TASK GOAL: Omitting any pictures, transcribe the entries below exactly.

━━━━

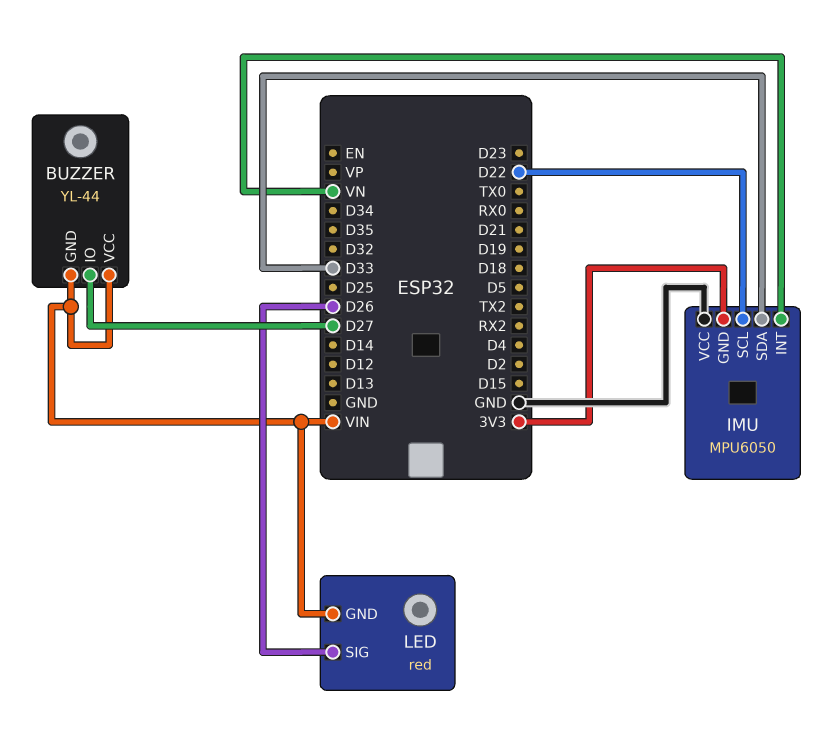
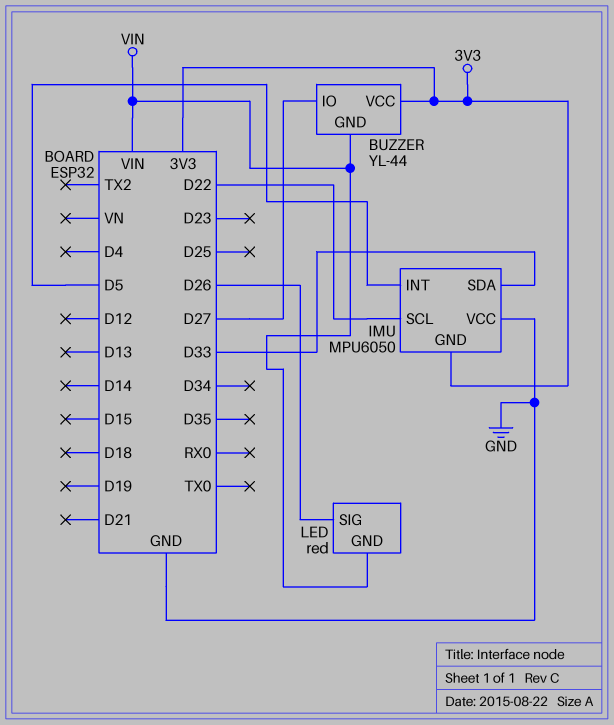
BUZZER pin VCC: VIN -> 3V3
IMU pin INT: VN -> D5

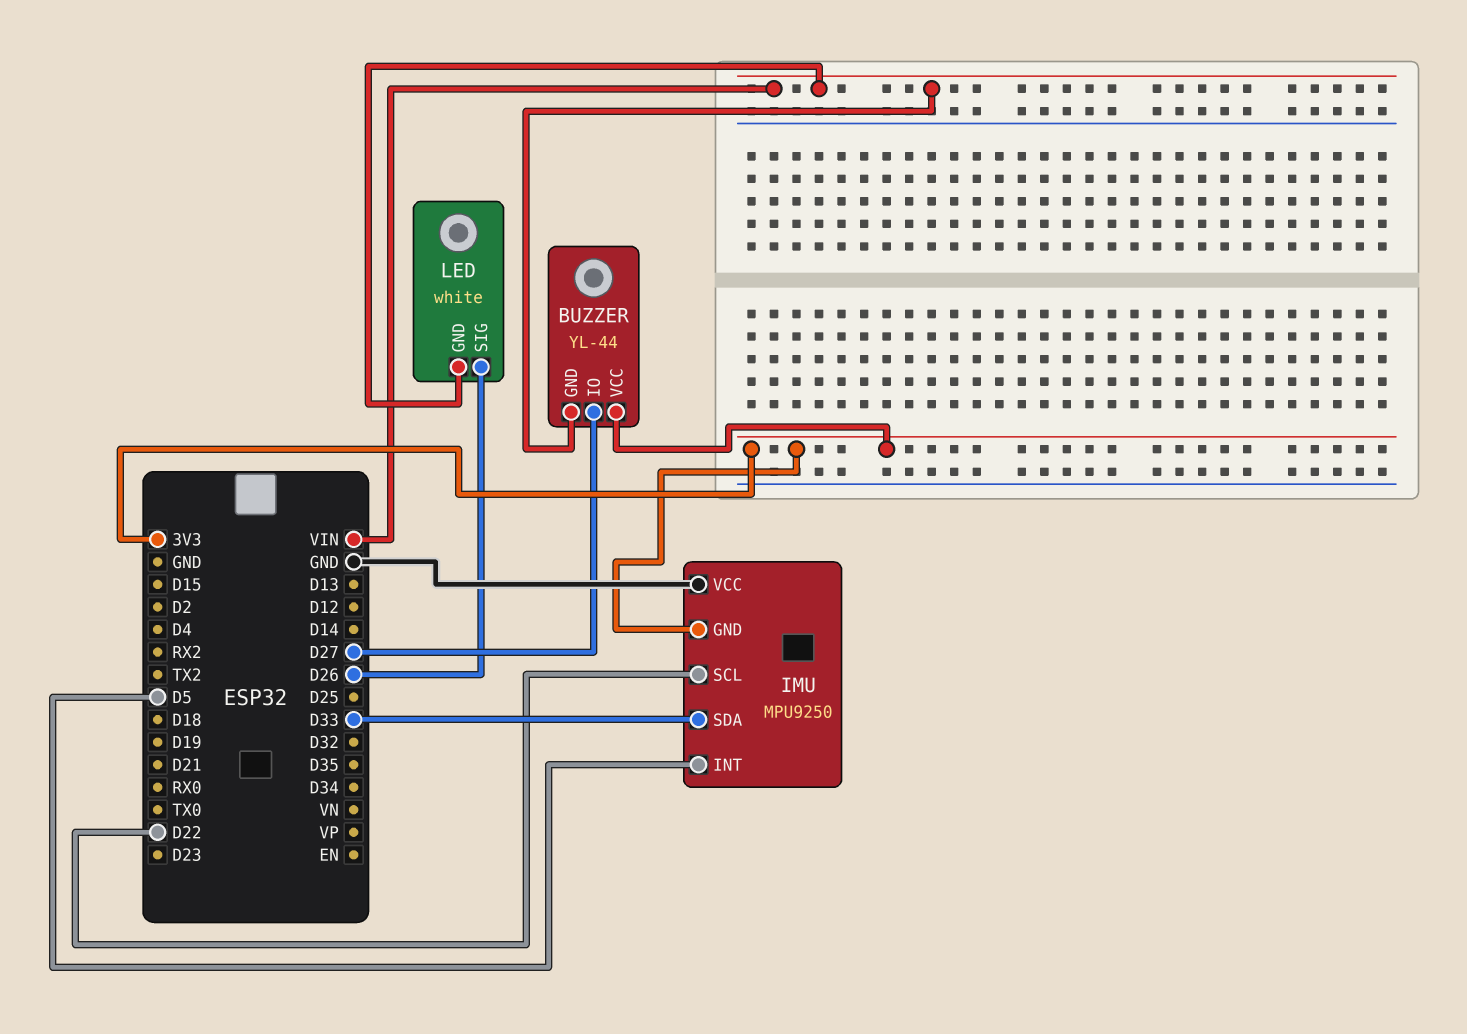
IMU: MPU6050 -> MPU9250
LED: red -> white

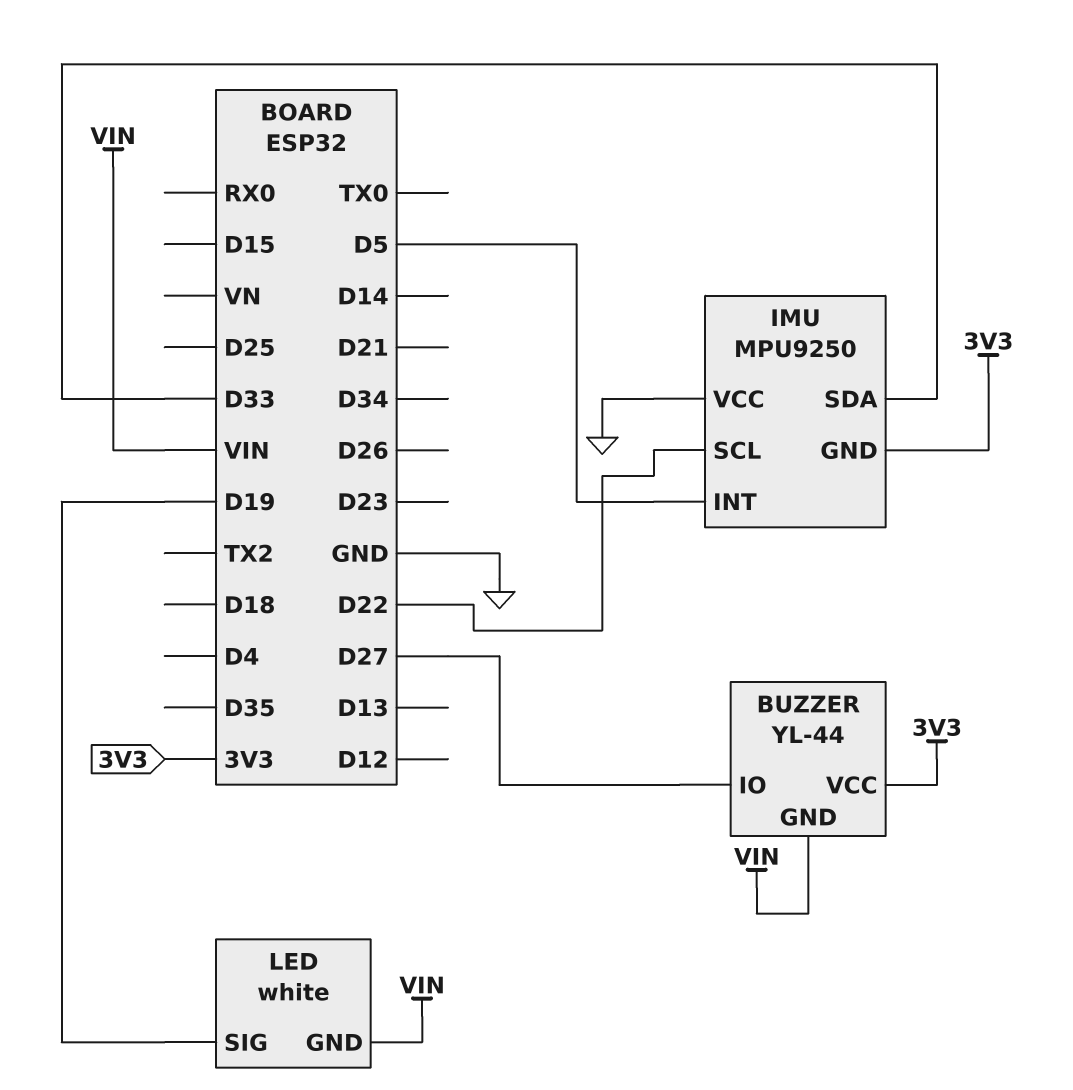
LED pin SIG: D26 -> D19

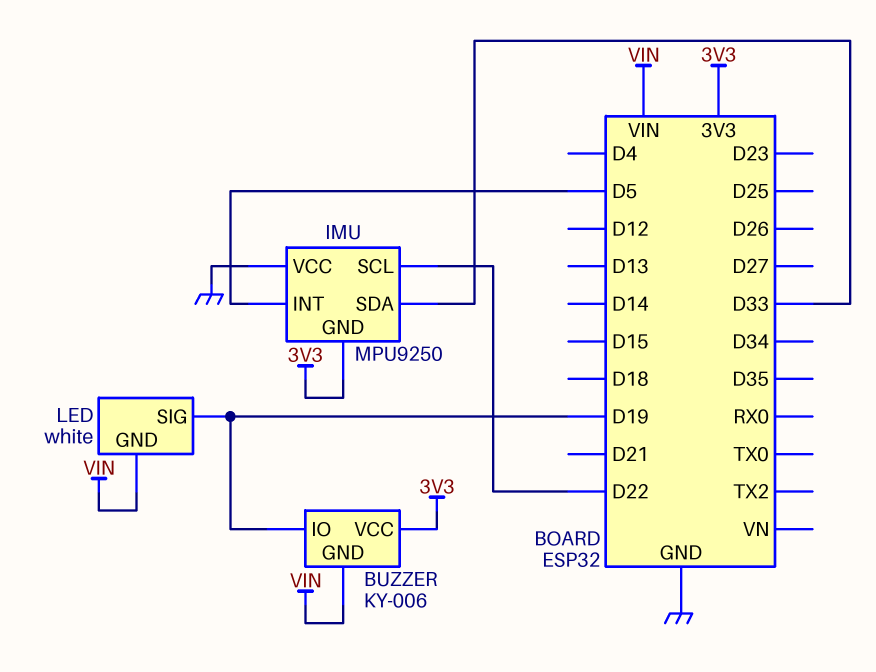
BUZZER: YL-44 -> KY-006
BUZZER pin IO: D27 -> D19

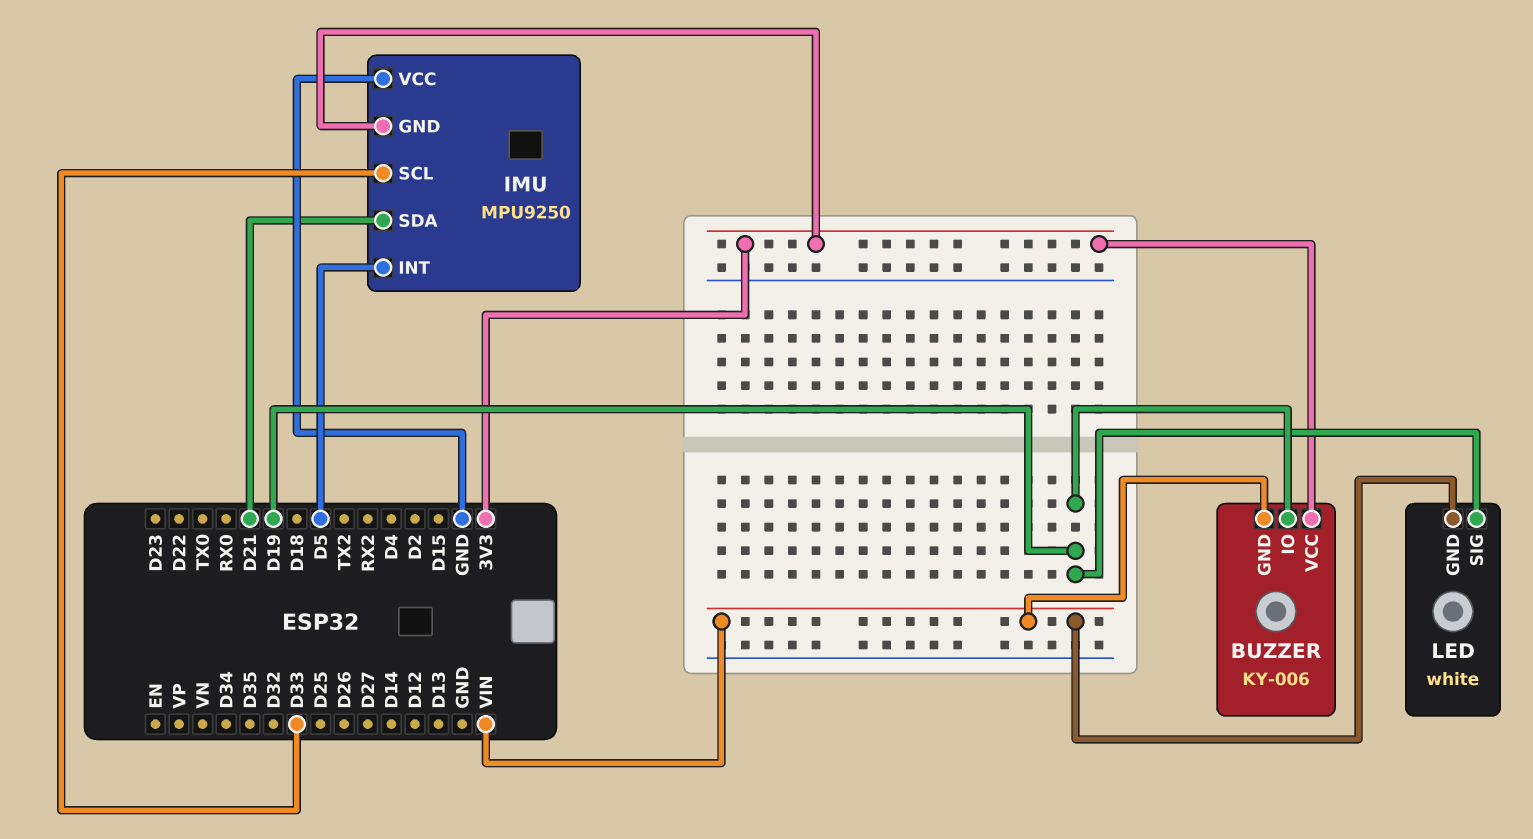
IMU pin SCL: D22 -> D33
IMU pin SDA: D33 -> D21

━━━━

EXERCISE OUTPUT:
BUZZER pin VCC: VIN -> 3V3
IMU pin INT: VN -> D5

IMU: MPU6050 -> MPU9250
LED: red -> white

LED pin SIG: D26 -> D19

BUZZER: YL-44 -> KY-006
BUZZER pin IO: D27 -> D19

IMU pin SCL: D22 -> D33
IMU pin SDA: D33 -> D21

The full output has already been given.